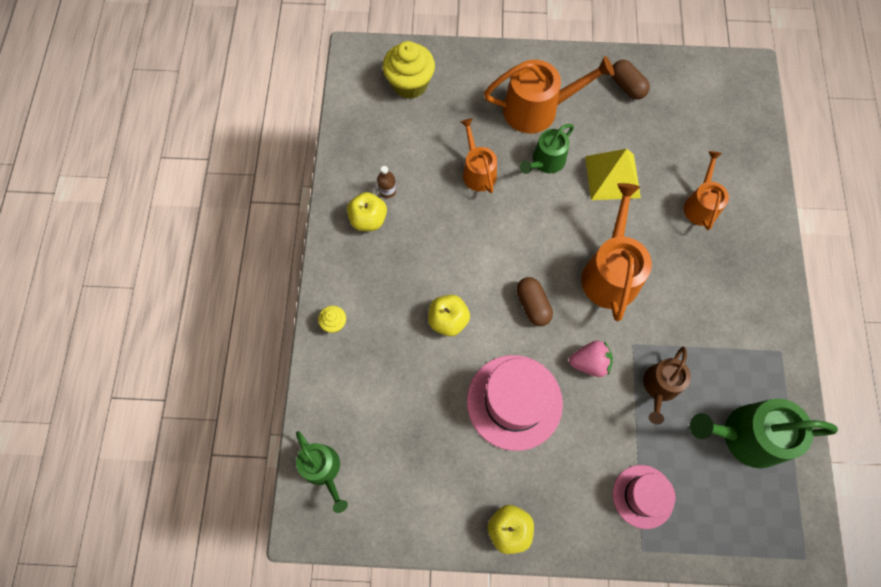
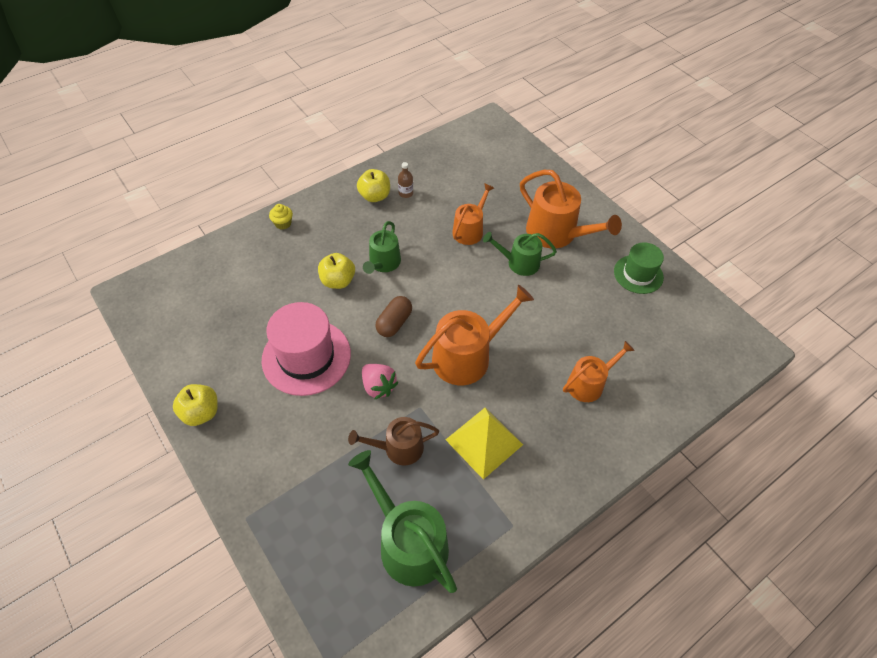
camera: 50 degrees right, 15 degrees down
(323, 469) = (172, 279): green watering can -> green watering can (383, 263)
(410, 84) = (498, 157): yellow cupcake -> none
(612, 177) = (550, 310): yellow pyramid -> yellow pyramid (484, 442)
(627, 86) = (638, 274): brown capsule -> green hat
(643, 496) = (293, 491): pink hat -> none

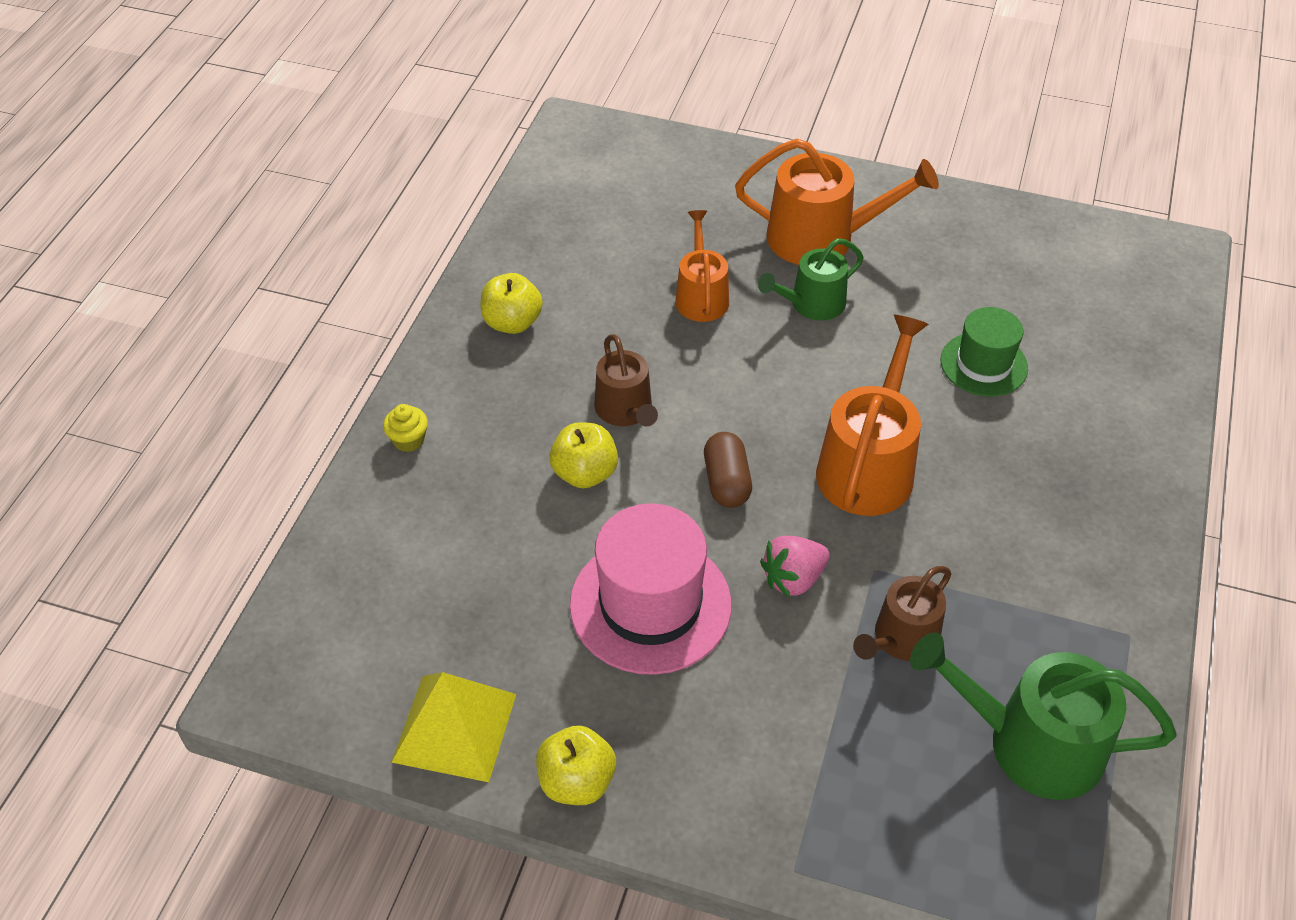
camera: 35 degrees left, 5 degrees down
(378, 386) = (793, 579): pink strawberry -> pink strawberry turned 135 degrees clockwise
(383, 263) = (626, 410): green watering can -> brown watering can
(405, 193) = (555, 293): brown bottle -> none
(484, 442) = (997, 559): yellow pyramid -> yellow pyramid (455, 727)
(589, 383) = (1047, 407): orange watering can -> none
(638, 274) = (973, 235): green hat -> green hat (983, 364)

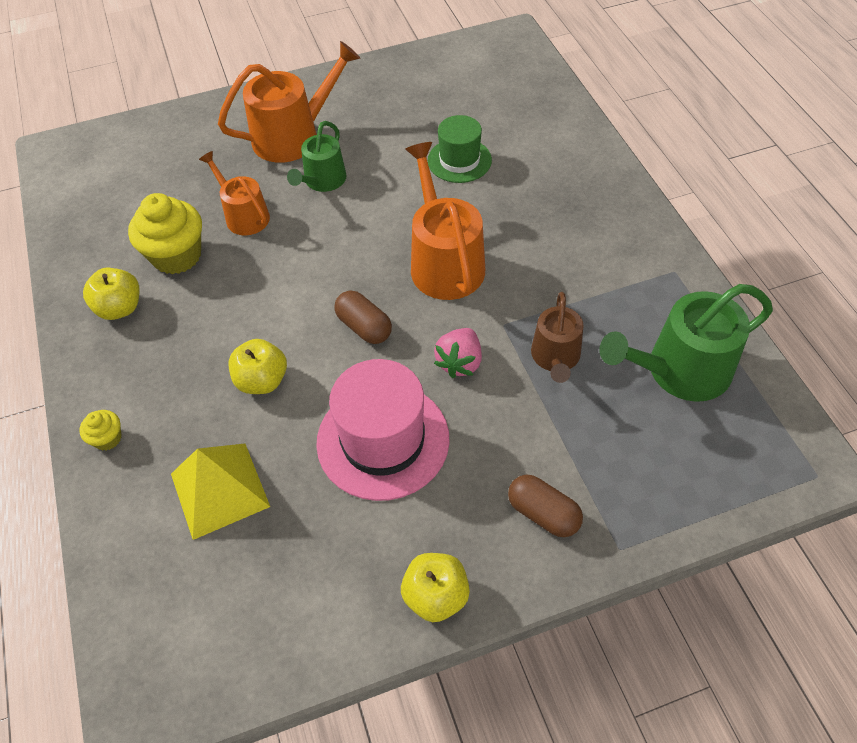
camera: 35 degrees left, 5 degrees up
(455, 727) = (318, 622): yellow pyramid -> yellow pyramid (220, 490)
(604, 301) = (177, 256): none -> yellow cupcake
(626, 410) = (255, 321): brown watering can -> none
(747, 781) = (543, 513): none -> brown capsule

________________

- _TASK OBJECTIVE_: Give back only the lines from the one that carries "(323, 469) = (172, 279): green" through the final line above, both included. Drop all pictures.

- _ANSWER FOR THIS EXERCISE_:
(323, 469) = (172, 279): green watering can -> green watering can (383, 263)
(410, 84) = (498, 157): yellow cupcake -> none
(612, 177) = (550, 310): yellow pyramid -> yellow pyramid (484, 442)
(627, 86) = (638, 274): brown capsule -> green hat
(643, 496) = (293, 491): pink hat -> none

camera: 35 degrees left, 5 degrees down
(378, 386) = (793, 579): pink strawberry -> pink strawberry turned 135 degrees clockwise
(383, 263) = (626, 410): green watering can -> brown watering can
(405, 193) = (555, 293): brown bottle -> none
(484, 442) = (997, 559): yellow pyramid -> yellow pyramid (455, 727)
(589, 383) = (1047, 407): orange watering can -> none
(638, 274) = (973, 235): green hat -> green hat (983, 364)

camera: 35 degrees left, 5 degrees up
(455, 727) = (318, 622): yellow pyramid -> yellow pyramid (220, 490)
(604, 301) = (177, 256): none -> yellow cupcake
(626, 410) = (255, 321): brown watering can -> none
(747, 781) = (543, 513): none -> brown capsule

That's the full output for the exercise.